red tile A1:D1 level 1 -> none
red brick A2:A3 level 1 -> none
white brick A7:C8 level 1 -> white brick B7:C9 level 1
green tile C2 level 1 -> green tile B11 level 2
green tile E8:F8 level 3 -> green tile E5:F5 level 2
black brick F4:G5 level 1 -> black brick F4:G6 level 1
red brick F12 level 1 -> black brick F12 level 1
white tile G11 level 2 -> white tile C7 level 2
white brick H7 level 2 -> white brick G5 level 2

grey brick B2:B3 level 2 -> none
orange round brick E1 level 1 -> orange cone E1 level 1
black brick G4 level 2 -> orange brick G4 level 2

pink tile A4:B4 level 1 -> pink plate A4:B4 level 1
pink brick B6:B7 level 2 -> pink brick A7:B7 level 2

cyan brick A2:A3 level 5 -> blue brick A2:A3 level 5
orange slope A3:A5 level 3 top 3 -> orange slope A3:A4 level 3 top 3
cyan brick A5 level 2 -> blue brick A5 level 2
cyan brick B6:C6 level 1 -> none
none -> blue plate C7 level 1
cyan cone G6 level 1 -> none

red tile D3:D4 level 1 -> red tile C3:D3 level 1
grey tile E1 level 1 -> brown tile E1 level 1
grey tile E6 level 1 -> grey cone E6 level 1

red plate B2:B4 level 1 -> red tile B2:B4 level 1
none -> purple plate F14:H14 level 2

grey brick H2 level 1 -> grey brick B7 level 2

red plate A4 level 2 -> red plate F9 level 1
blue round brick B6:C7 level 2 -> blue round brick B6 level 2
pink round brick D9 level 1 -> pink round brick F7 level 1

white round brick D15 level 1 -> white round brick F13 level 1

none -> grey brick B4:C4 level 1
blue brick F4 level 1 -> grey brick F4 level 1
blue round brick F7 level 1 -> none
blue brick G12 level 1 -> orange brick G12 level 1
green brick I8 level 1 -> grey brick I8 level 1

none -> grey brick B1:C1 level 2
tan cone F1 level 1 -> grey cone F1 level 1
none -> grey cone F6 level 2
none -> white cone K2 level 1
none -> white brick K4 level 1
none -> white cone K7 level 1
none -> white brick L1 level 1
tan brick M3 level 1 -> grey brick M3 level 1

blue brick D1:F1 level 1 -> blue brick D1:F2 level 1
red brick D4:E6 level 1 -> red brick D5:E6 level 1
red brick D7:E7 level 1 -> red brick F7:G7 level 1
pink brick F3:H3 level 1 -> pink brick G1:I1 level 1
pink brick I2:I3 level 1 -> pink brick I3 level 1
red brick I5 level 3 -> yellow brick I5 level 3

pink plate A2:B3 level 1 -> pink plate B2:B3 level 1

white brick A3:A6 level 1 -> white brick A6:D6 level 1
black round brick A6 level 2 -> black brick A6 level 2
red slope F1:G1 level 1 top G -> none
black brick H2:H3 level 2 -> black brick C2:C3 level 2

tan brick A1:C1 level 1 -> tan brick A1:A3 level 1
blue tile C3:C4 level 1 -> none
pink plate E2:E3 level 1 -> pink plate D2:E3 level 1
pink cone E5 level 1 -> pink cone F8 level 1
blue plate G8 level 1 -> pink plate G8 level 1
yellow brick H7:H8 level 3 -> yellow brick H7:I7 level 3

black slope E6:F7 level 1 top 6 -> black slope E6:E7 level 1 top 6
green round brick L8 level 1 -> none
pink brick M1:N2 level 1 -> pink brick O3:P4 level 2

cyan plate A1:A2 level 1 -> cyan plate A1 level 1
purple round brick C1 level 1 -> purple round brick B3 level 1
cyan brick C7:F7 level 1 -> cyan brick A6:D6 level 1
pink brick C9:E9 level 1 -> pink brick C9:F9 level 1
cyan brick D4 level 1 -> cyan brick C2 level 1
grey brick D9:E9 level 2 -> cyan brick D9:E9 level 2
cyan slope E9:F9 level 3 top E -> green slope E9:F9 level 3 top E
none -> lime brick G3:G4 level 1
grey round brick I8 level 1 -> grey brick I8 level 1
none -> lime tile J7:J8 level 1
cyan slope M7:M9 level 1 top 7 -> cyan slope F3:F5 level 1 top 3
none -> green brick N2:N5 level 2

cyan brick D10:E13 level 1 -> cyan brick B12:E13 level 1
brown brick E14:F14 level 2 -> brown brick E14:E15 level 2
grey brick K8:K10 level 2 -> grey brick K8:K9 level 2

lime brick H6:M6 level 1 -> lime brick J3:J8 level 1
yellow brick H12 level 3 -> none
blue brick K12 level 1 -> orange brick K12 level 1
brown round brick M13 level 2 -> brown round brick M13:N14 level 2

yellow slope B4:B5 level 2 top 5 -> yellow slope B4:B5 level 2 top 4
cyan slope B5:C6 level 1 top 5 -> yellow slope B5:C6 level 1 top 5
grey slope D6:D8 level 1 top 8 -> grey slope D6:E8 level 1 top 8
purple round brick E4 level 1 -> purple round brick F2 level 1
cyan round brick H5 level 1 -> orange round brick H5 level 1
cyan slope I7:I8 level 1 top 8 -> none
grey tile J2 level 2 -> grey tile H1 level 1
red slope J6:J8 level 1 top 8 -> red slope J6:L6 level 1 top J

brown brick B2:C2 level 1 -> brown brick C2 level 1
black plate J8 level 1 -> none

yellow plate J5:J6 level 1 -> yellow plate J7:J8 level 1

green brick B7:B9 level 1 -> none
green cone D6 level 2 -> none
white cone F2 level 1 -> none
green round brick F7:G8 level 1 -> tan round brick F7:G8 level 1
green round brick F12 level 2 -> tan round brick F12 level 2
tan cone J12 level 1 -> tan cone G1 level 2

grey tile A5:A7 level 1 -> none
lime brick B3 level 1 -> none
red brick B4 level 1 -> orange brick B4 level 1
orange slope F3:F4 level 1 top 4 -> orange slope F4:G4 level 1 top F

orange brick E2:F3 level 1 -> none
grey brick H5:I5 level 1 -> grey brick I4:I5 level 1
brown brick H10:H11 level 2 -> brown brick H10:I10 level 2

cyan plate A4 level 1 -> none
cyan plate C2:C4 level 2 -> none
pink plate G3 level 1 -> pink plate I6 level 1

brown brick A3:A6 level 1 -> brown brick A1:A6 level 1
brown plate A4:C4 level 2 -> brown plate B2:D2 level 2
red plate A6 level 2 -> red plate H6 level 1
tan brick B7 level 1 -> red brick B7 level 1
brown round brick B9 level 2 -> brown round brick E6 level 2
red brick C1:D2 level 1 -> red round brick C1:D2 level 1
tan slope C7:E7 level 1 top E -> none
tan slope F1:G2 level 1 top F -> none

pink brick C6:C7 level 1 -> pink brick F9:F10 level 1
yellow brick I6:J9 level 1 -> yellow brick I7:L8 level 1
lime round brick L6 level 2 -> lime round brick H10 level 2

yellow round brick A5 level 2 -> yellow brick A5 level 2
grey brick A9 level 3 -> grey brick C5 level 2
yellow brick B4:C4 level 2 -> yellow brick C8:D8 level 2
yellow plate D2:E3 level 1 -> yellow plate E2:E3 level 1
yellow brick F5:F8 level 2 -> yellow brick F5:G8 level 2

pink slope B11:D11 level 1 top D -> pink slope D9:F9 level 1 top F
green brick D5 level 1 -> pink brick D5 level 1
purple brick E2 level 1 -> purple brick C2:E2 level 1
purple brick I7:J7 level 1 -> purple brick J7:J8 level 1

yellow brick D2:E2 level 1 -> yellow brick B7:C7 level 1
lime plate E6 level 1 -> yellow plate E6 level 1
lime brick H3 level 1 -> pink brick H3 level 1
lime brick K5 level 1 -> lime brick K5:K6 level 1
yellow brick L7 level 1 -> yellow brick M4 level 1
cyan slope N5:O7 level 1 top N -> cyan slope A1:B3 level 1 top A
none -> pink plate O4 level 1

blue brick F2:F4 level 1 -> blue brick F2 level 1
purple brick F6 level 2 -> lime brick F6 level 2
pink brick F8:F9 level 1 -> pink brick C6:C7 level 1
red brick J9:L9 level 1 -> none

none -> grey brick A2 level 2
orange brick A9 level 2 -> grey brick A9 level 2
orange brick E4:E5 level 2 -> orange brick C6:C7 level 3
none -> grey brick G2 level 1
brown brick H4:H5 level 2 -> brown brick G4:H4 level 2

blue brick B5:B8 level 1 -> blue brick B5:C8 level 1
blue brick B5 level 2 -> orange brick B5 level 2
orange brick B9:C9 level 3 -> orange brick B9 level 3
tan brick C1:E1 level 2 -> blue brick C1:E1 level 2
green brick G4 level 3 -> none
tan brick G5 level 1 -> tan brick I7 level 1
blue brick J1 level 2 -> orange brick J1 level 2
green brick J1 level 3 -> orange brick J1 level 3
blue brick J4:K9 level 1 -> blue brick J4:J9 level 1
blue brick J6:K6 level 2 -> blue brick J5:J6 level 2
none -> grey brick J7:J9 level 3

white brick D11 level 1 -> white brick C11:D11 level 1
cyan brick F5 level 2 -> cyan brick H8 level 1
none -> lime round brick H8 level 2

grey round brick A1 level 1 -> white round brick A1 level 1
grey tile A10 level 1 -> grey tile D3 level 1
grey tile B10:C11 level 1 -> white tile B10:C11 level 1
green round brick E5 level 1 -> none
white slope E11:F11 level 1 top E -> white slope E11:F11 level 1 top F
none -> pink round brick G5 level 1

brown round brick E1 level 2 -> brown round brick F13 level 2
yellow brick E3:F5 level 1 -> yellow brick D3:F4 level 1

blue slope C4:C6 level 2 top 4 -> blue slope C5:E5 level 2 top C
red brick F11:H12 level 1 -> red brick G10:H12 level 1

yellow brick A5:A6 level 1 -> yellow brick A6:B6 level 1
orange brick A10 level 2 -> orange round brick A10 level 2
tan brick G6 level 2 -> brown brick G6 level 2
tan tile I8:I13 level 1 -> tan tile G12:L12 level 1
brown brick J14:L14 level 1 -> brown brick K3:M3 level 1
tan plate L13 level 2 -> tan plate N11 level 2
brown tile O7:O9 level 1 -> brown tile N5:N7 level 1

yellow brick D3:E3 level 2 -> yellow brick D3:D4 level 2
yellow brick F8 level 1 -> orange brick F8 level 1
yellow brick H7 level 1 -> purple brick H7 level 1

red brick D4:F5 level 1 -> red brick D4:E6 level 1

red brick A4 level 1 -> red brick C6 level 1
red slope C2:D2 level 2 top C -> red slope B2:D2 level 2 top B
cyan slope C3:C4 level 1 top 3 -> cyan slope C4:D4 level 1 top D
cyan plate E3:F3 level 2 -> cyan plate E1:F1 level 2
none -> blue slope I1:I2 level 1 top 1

···

EXERCISE DIRECTIONS: Beginning with the line holding "brown brick A3:A6" and ending with the line holding "tan slope F1:G2 level 1 top F -> none", write out the stretch of material above exactly; add no further lines.

TASK ANSWER:
brown brick A3:A6 level 1 -> brown brick A1:A6 level 1
brown plate A4:C4 level 2 -> brown plate B2:D2 level 2
red plate A6 level 2 -> red plate H6 level 1
tan brick B7 level 1 -> red brick B7 level 1
brown round brick B9 level 2 -> brown round brick E6 level 2
red brick C1:D2 level 1 -> red round brick C1:D2 level 1
tan slope C7:E7 level 1 top E -> none
tan slope F1:G2 level 1 top F -> none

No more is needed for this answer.